(Difference listings)
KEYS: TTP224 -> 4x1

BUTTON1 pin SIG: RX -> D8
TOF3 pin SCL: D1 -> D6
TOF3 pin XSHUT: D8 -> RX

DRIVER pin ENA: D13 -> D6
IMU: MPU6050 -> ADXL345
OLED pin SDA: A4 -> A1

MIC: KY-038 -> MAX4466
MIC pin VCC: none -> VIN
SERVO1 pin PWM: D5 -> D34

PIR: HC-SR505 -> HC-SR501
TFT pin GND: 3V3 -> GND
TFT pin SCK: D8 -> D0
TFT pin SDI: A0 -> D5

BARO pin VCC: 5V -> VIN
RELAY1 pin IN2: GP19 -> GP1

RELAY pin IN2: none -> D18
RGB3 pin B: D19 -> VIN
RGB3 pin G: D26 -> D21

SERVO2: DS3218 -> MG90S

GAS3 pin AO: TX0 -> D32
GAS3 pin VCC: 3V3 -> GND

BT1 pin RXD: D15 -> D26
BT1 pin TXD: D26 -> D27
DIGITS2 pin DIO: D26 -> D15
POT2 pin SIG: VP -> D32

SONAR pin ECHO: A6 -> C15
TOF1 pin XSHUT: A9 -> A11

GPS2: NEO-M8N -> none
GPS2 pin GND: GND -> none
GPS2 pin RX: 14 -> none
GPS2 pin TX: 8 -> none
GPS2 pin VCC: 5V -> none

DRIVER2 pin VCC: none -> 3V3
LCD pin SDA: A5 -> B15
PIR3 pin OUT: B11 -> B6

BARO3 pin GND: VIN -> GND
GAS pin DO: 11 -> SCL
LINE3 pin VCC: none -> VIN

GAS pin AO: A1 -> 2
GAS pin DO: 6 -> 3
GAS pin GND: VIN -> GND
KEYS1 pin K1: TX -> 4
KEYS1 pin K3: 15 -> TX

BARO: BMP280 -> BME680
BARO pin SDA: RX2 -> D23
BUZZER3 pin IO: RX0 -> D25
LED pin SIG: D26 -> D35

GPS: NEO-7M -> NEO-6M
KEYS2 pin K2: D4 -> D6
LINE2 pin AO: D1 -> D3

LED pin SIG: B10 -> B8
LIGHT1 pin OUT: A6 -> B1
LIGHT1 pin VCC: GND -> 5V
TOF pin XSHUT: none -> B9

◆ What you are asked to do
Where the string "none" appears in a line of the entries, that line counts; state the total number of such lines and nothing else.

◆ Exercise solution
10